**What is being asked**
The lines to repeat run from the one containing "(301, 421) = (228, 208): purple" through the last line of the records below; repeat them exactly and give nothing more.

**Data to process**
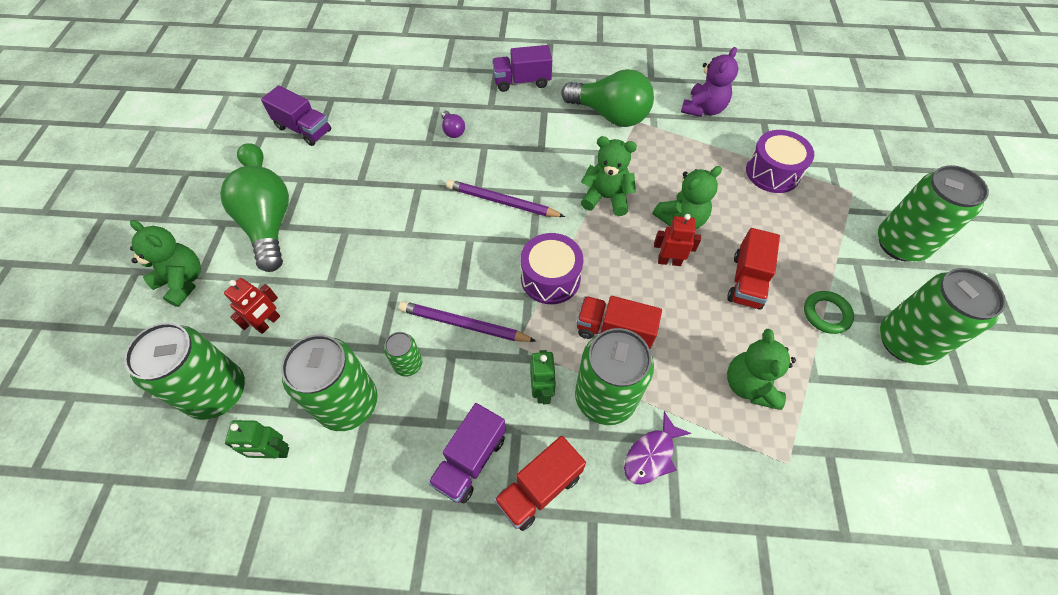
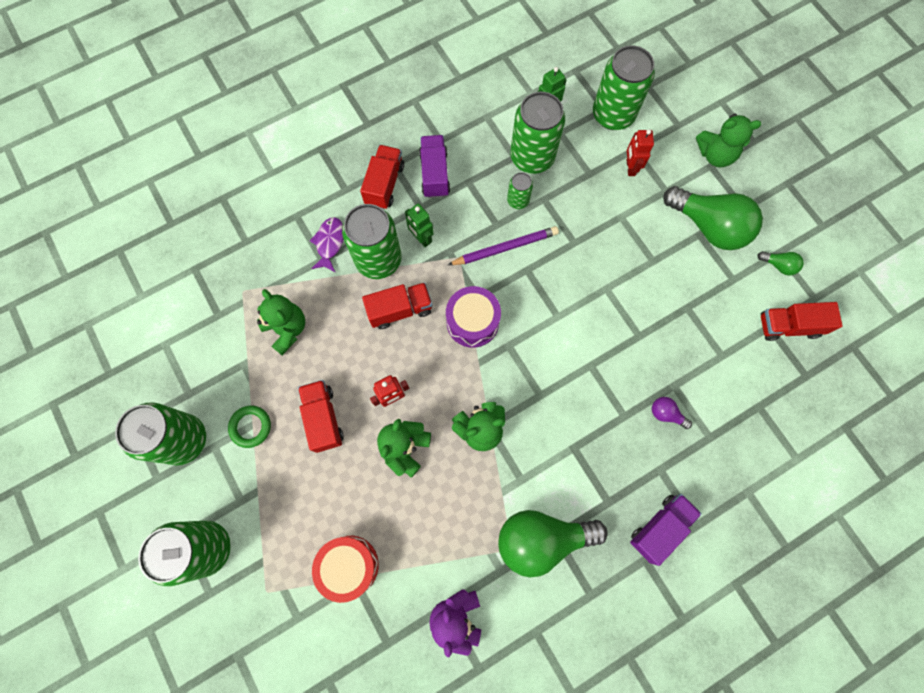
camera: 145 degrees right, 15 degrees up
(303, 129) = (788, 326): purple truck -> red truck
(502, 202) = (561, 366): purple pencil -> none
(772, 172) = (349, 566): purple drum -> red drum

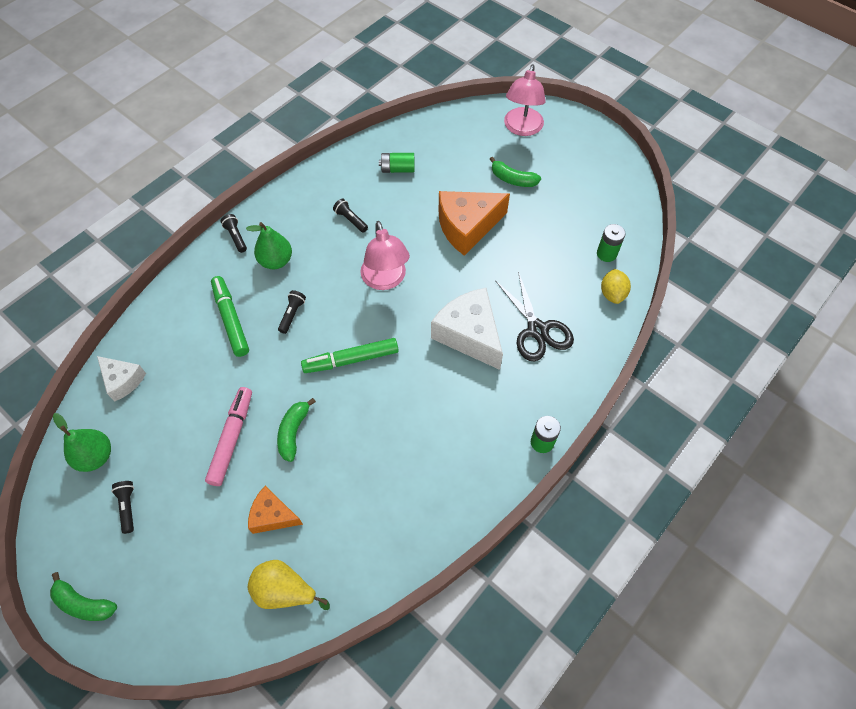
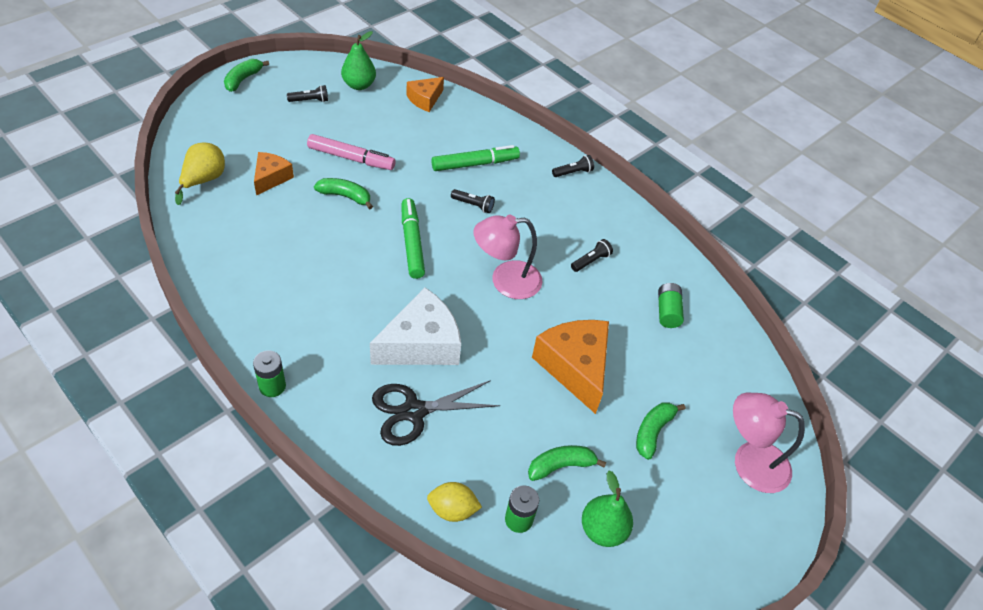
camera: 90 degrees right, 10 degrees down
(123, 380) = (425, 99): white cheese -> orange cheese
(276, 261) = (540, 198): green pear -> green pear (603, 530)
(557, 232) = (561, 466): none -> green banana

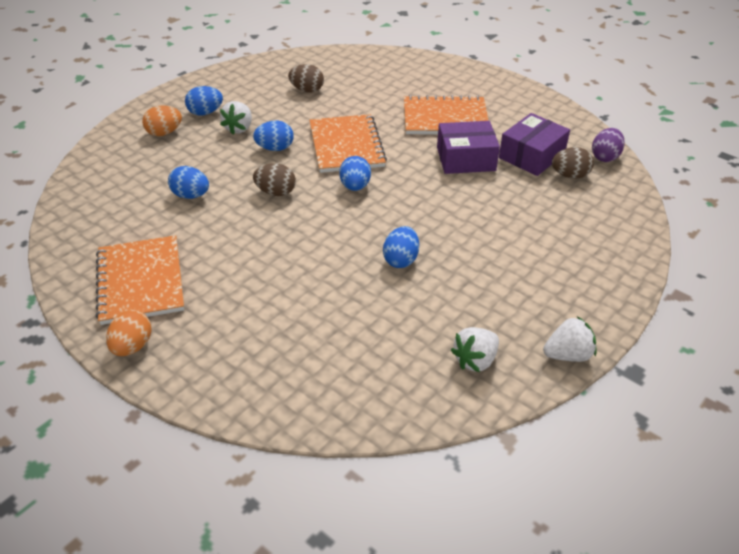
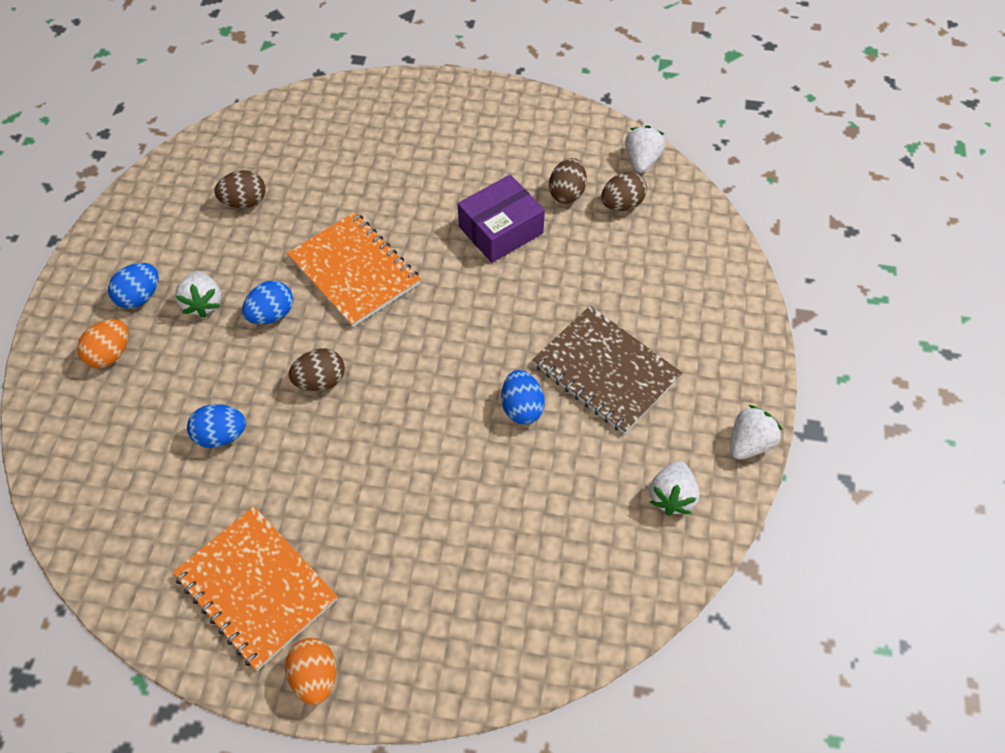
camera: 30 degrees left, 15 degrees up
(355, 186) = (405, 328): blue egg -> none
(445, 118) = (440, 177): orange notebook -> none
(482, 264) = (606, 371): none -> brown notebook
(531, 156) = (567, 193): purple box -> brown egg
(605, 157) = (641, 161): purple egg -> white strawberry

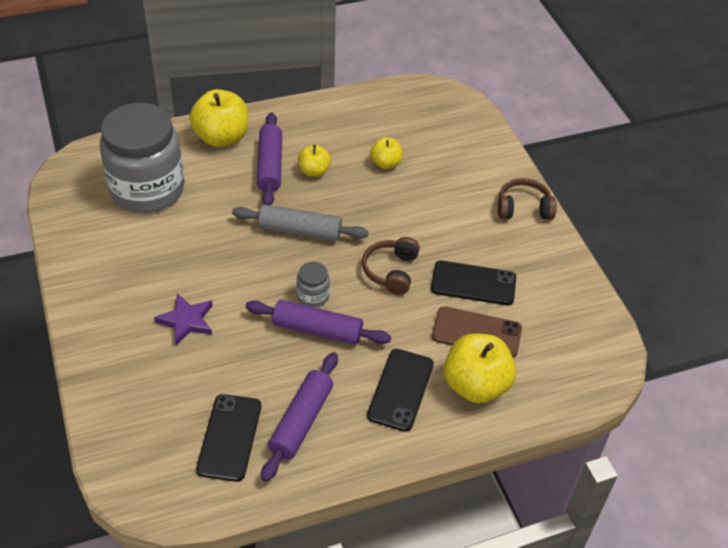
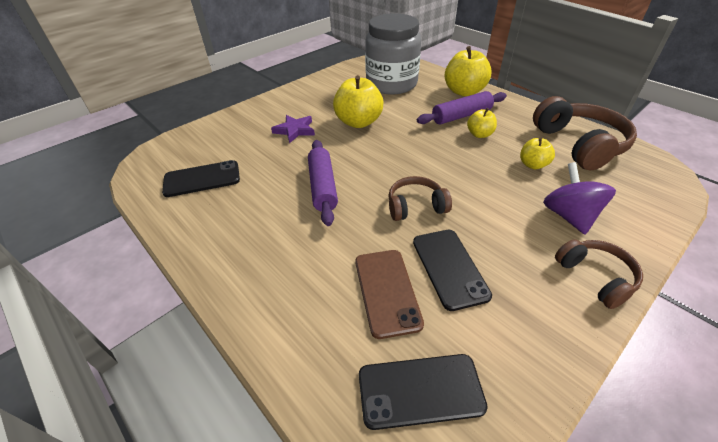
camera: 70 degrees right, 5 degrees down
(300, 231) = (414, 147): grey rolling pin -> none
(301, 421) = (228, 208): purple rolling pin -> none
(313, 296) = (355, 174): grey jar -> none
(378, 117) = (578, 144): none -> brown headphones
(401, 390) = (285, 256): black phone -> black phone (420, 391)
(460, 182) = (569, 216): none -> purple spinning top
(475, 385) = (317, 313): yellow apple -> yellow apple (358, 122)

**Answer to the exercise**
(301, 421) = (228, 208): purple rolling pin -> none
(313, 296) = (355, 174): grey jar -> none
(378, 117) = (578, 144): none -> brown headphones
(401, 390) = (285, 256): black phone -> black phone (420, 391)
(460, 182) = (569, 216): none -> purple spinning top
(475, 385) = (317, 313): yellow apple -> yellow apple (358, 122)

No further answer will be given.